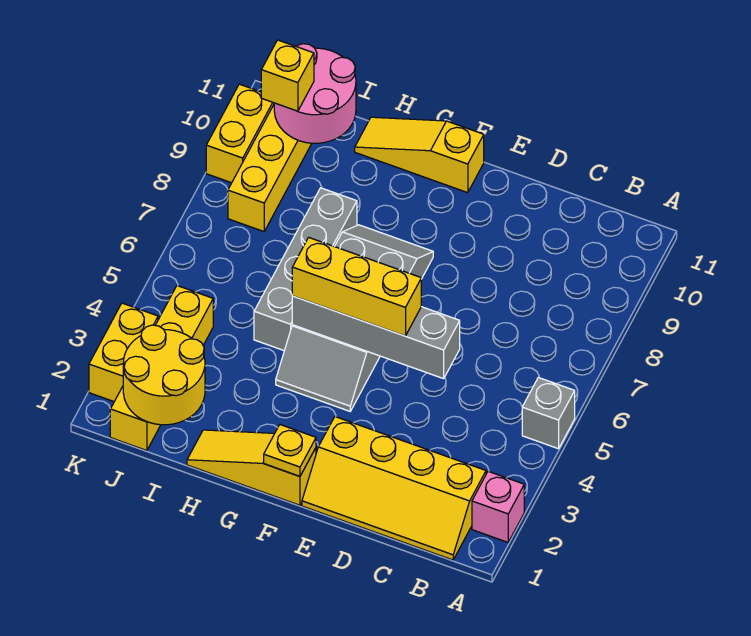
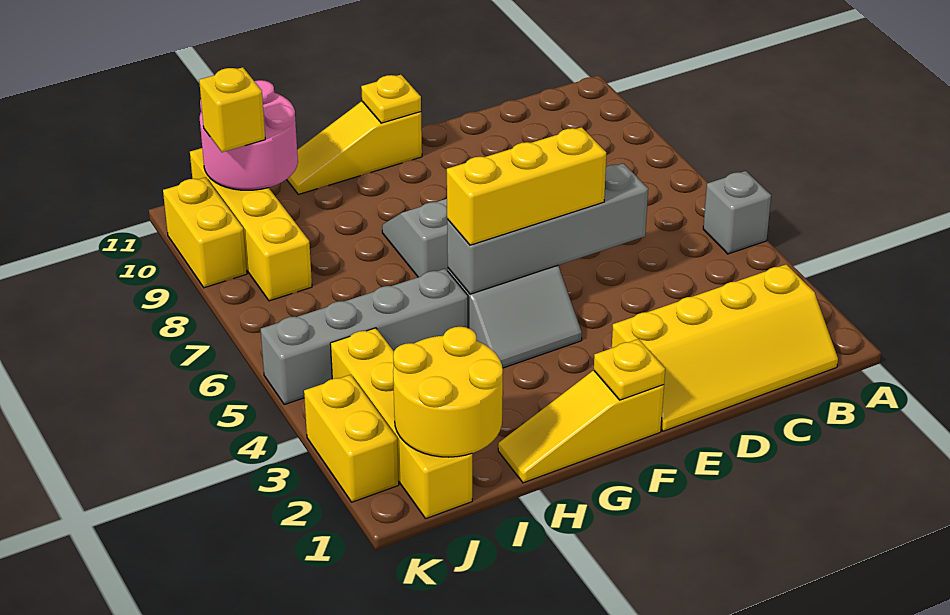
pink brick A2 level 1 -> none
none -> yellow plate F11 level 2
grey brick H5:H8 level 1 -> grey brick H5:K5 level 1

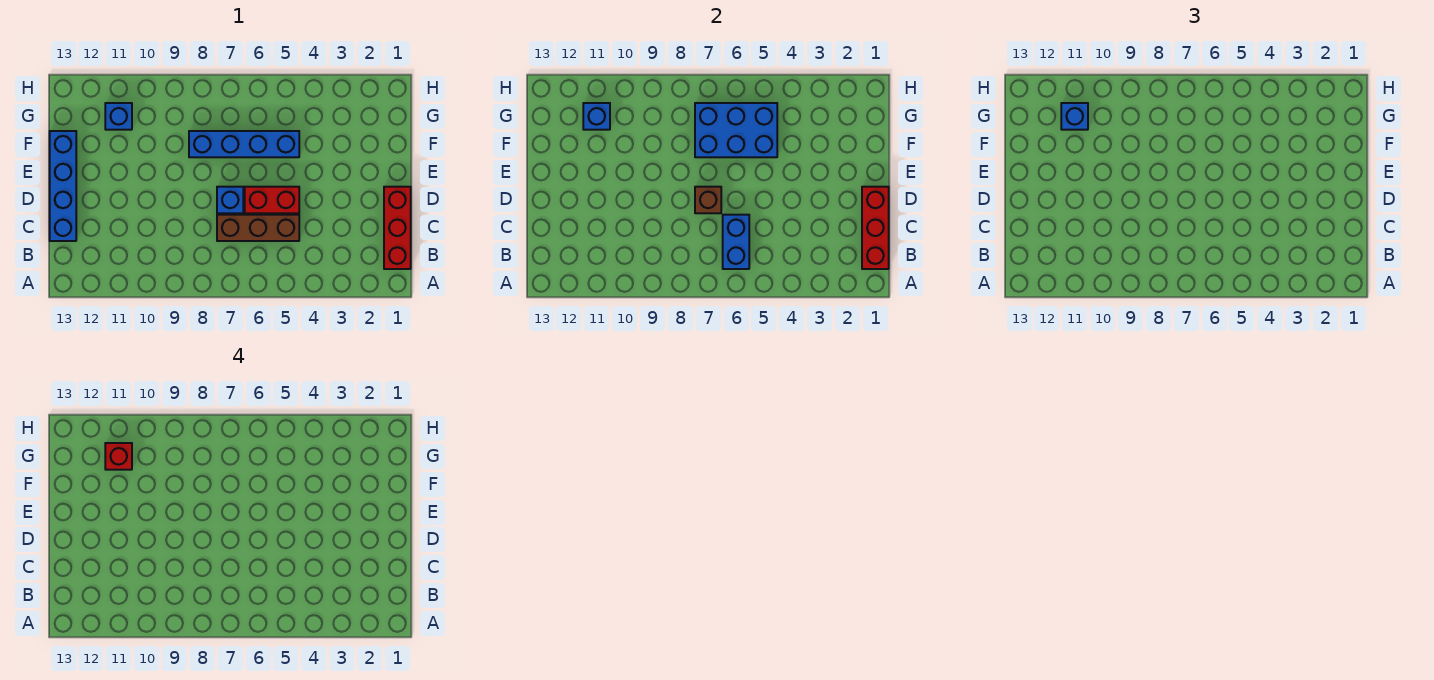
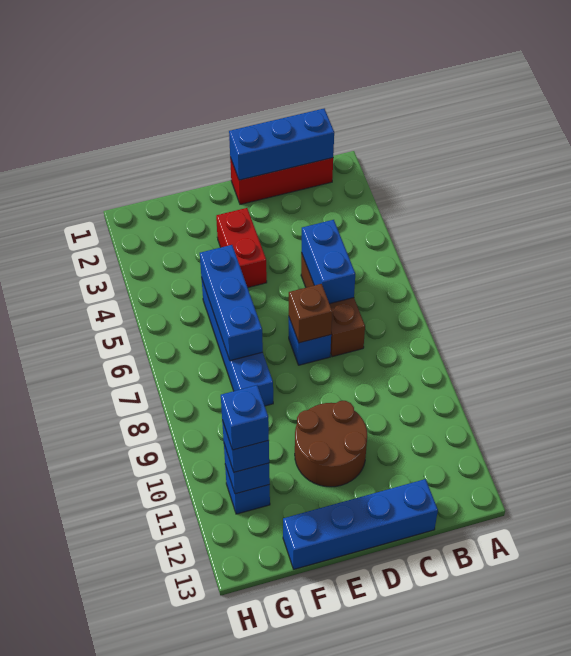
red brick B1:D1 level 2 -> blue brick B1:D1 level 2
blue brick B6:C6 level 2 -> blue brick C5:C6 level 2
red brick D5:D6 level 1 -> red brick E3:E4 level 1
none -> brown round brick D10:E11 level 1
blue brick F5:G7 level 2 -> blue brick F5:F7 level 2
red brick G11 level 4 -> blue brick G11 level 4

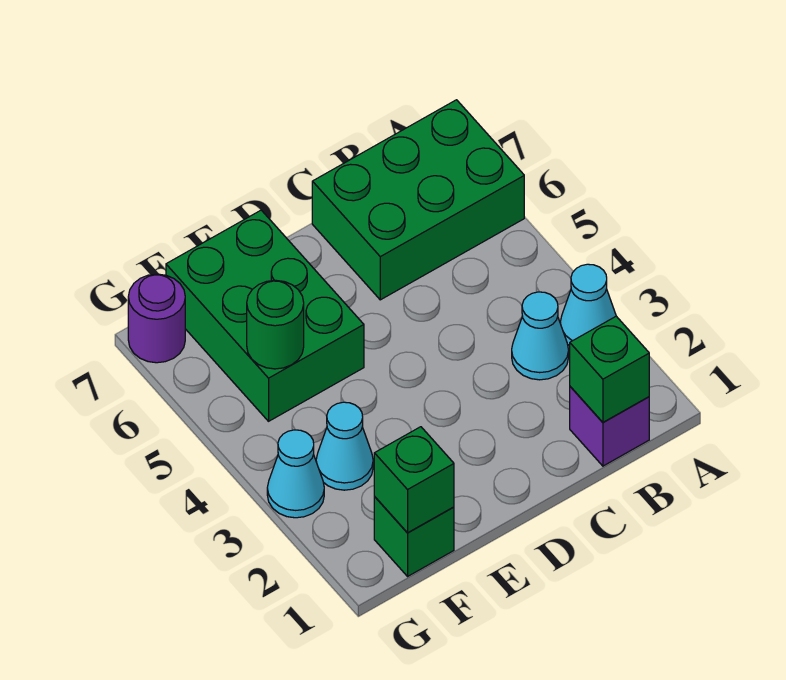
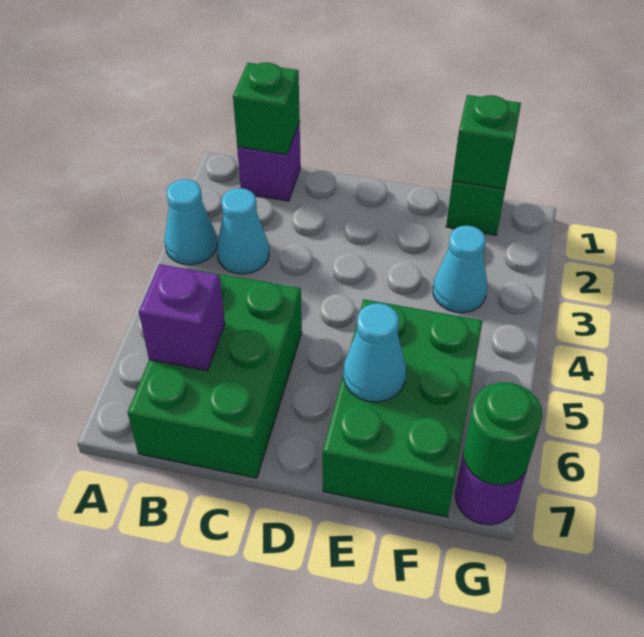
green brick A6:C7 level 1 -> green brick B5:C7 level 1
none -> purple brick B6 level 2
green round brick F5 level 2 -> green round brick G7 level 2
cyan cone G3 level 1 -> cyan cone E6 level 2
...
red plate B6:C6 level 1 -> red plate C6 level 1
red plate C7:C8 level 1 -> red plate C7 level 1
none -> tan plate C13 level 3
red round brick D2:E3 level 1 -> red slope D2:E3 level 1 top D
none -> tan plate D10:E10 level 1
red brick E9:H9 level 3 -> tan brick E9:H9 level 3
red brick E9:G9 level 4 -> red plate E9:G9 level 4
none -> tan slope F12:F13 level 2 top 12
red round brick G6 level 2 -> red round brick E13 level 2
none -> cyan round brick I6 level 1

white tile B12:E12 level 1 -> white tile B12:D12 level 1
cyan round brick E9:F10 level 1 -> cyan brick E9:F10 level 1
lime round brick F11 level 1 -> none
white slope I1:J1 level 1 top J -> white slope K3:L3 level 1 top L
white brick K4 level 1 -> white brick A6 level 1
* * *
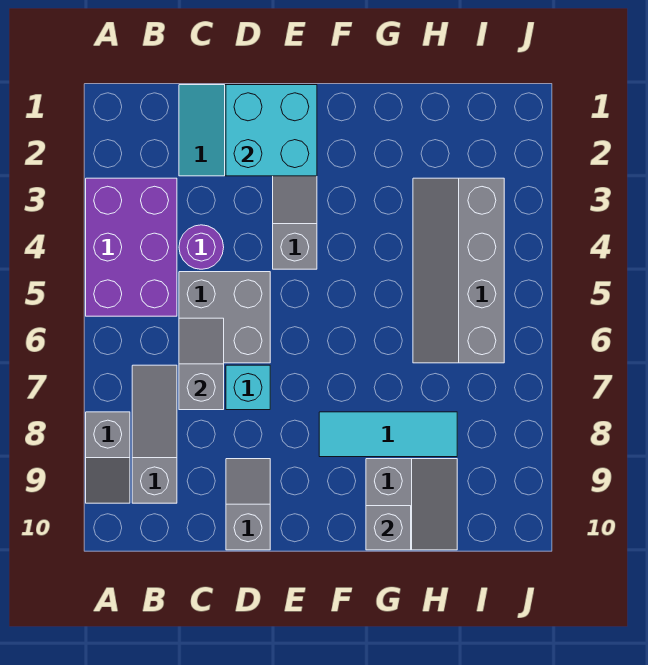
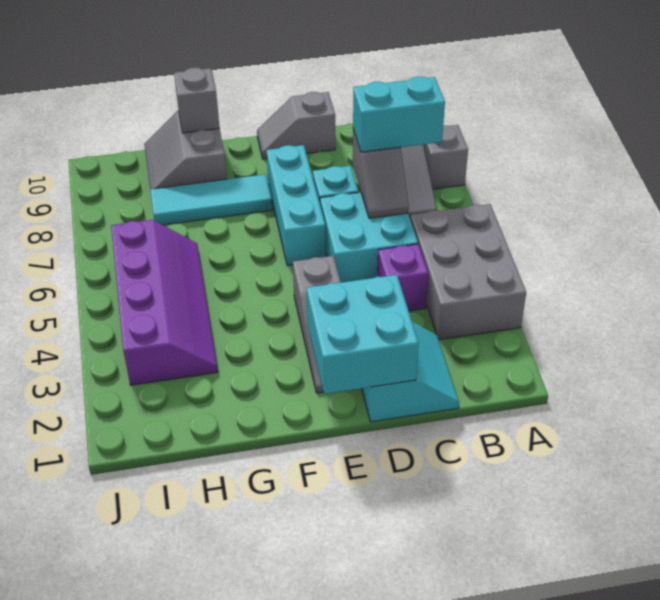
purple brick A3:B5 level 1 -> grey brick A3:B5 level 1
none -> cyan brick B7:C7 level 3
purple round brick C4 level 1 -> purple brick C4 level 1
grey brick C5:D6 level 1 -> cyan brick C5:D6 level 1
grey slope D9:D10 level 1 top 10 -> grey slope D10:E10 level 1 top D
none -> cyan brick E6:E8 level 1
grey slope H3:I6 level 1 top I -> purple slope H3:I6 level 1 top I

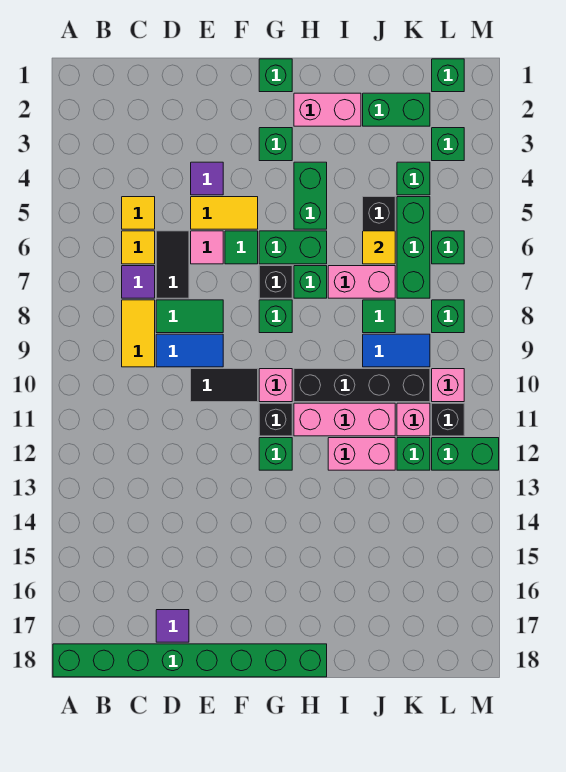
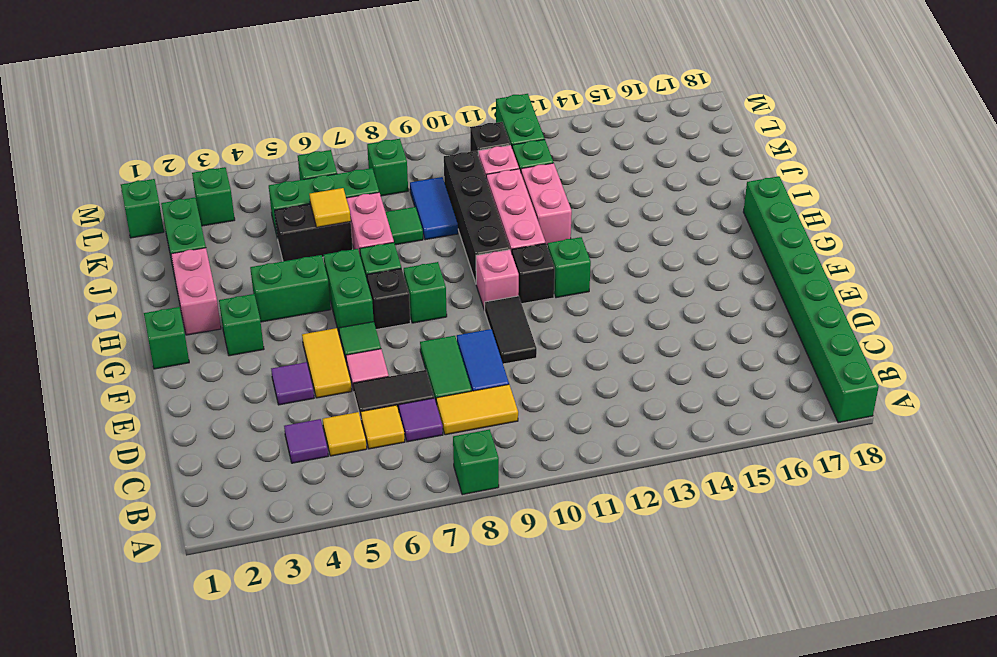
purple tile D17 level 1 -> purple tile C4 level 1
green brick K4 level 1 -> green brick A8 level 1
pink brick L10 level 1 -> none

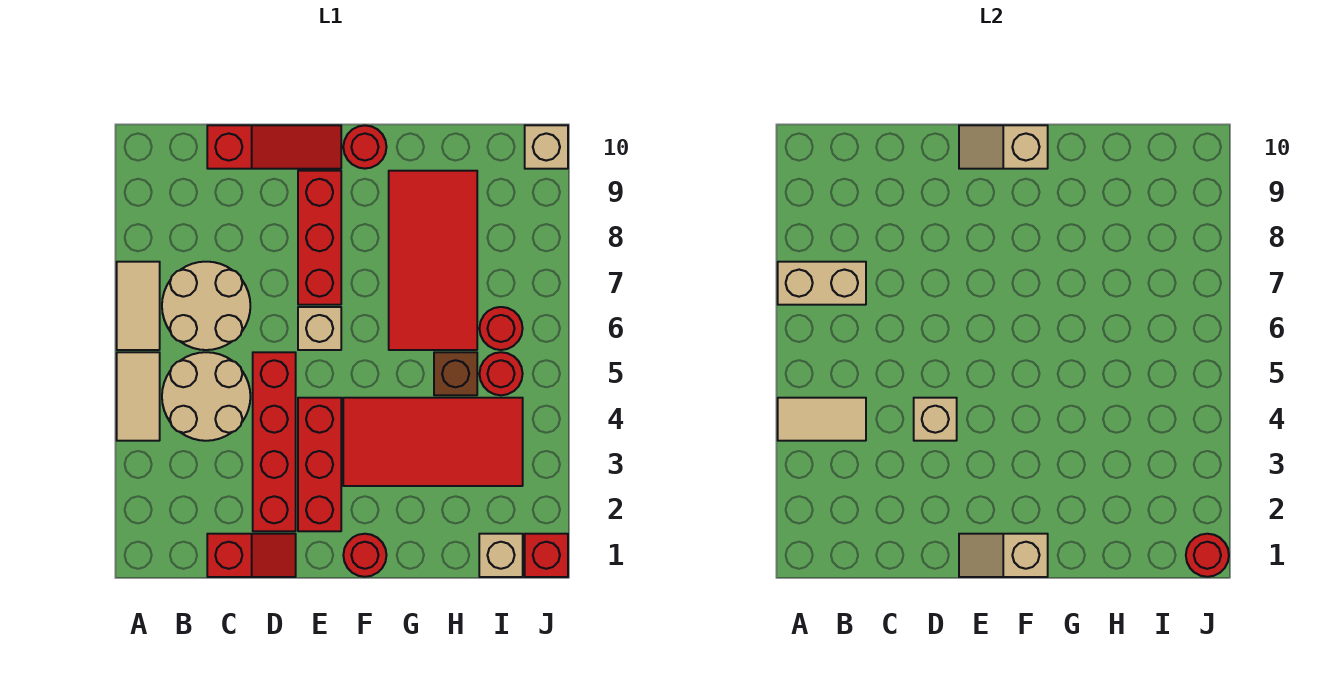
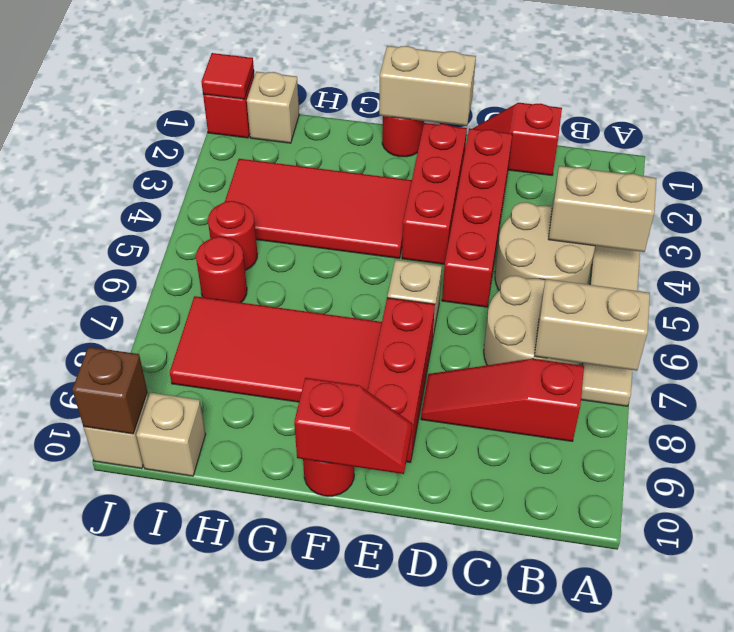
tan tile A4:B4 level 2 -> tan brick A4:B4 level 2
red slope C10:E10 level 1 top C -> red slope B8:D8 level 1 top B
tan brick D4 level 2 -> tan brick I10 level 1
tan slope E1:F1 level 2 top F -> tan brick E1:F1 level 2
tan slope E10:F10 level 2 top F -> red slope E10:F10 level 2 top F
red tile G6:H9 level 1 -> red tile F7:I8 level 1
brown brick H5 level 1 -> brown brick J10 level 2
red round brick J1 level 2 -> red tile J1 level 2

WORK TO COMPLETE: Repeat the entries above verbatim, but only from the line that has "red plate B6:C6" down to the line that has "white brick K4", inclusive.

FINISHED TASK:
red plate B6:C6 level 1 -> red plate C6 level 1
red plate C7:C8 level 1 -> red plate C7 level 1
none -> tan plate C13 level 3
red round brick D2:E3 level 1 -> red slope D2:E3 level 1 top D
none -> tan plate D10:E10 level 1
red brick E9:H9 level 3 -> tan brick E9:H9 level 3
red brick E9:G9 level 4 -> red plate E9:G9 level 4
none -> tan slope F12:F13 level 2 top 12
red round brick G6 level 2 -> red round brick E13 level 2
none -> cyan round brick I6 level 1

white tile B12:E12 level 1 -> white tile B12:D12 level 1
cyan round brick E9:F10 level 1 -> cyan brick E9:F10 level 1
lime round brick F11 level 1 -> none
white slope I1:J1 level 1 top J -> white slope K3:L3 level 1 top L
white brick K4 level 1 -> white brick A6 level 1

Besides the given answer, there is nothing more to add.